What you are asked to do: Write all entries out exactly, images excluded.
* * * * *
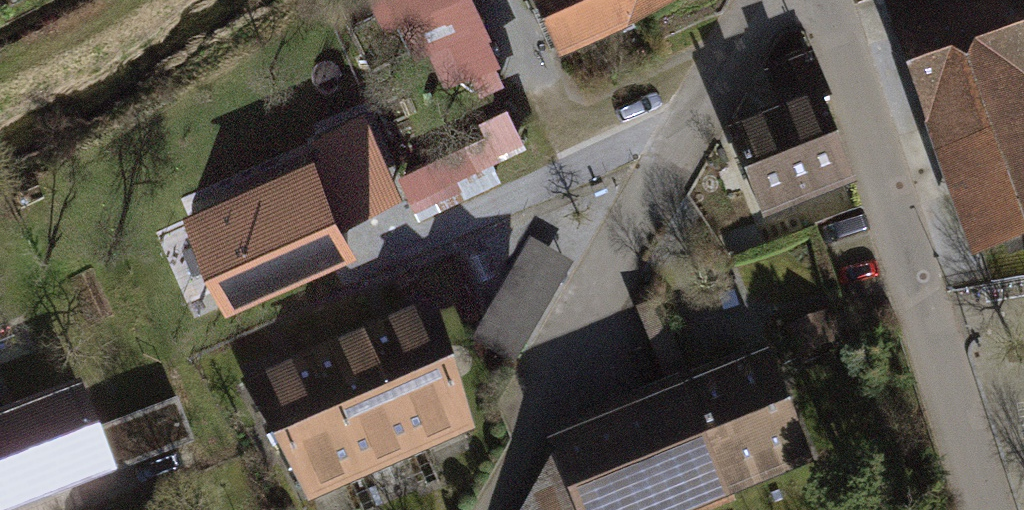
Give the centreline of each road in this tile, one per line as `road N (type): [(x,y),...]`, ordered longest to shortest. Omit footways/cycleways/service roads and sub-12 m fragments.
road 1 (residential): [(761,0),(530,408),(527,442),(489,509)]
road 2 (residential): [(991,509),(823,0)]

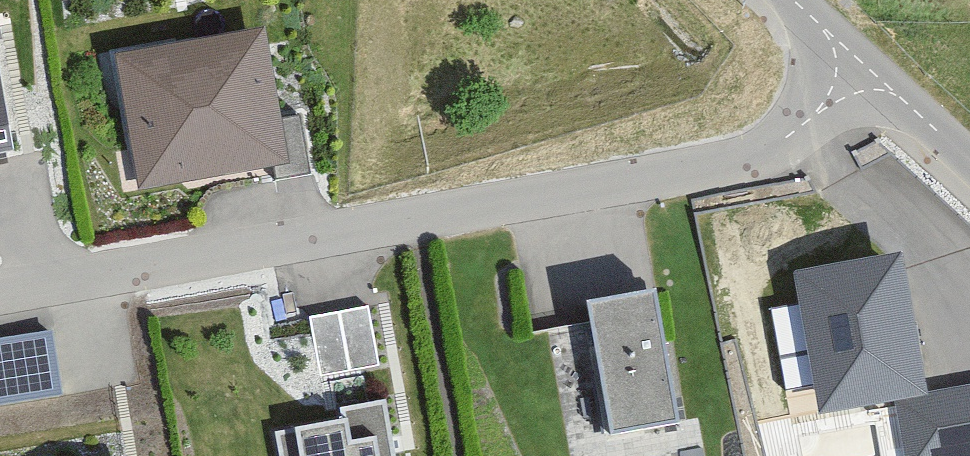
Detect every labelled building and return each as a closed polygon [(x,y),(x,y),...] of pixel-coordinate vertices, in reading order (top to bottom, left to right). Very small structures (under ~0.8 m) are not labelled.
[(278,129),(261,37),(113,63),(137,202),(270,178),(272,192),(307,186),(296,126),(278,129)] [(898,254),(795,274),(821,409),(896,395),(925,391),(898,254)] [(651,300),(585,312),(609,445),(674,434),(651,300)] [(305,326),(317,388),(377,377),(365,314),(305,326)] [(68,387),(61,321),(0,327),(0,394),(68,387)] [(896,395),(906,455),(969,455),(969,383),(925,391),(896,395)] [(338,430),(290,439),(293,455),(387,455),(378,407),(336,415),(338,430)]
* * * * *
Result for this exercise:
Give the centreline of each road in this tile, one per line as `road N (type): [(x,y),...]`, ordered longest to shortest. Omit footways/cycleways/service roads and sub-12 m fragments.
road 1 (residential): [(761,0),(530,408),(527,442),(489,509)]
road 2 (residential): [(991,509),(823,0)]

Detect every labelled building and return each as a closed polygon [(x,y),(x,y),...] of pixel-coordinate vertices, in reading order (top to bottom, left to right). Very small structures (under ~0.8 m) are not labelled.
[(278,129),(261,37),(113,63),(137,202),(270,178),(272,192),(307,186),(296,126),(278,129)] [(898,254),(795,274),(821,409),(896,395),(925,391),(898,254)] [(651,300),(585,312),(609,445),(674,434),(651,300)] [(305,326),(317,388),(377,377),(365,314),(305,326)] [(68,387),(61,321),(0,327),(0,394),(68,387)] [(896,395),(906,455),(969,455),(969,383),(925,391),(896,395)] [(338,430),(290,439),(293,455),(387,455),(378,407),(336,415),(338,430)]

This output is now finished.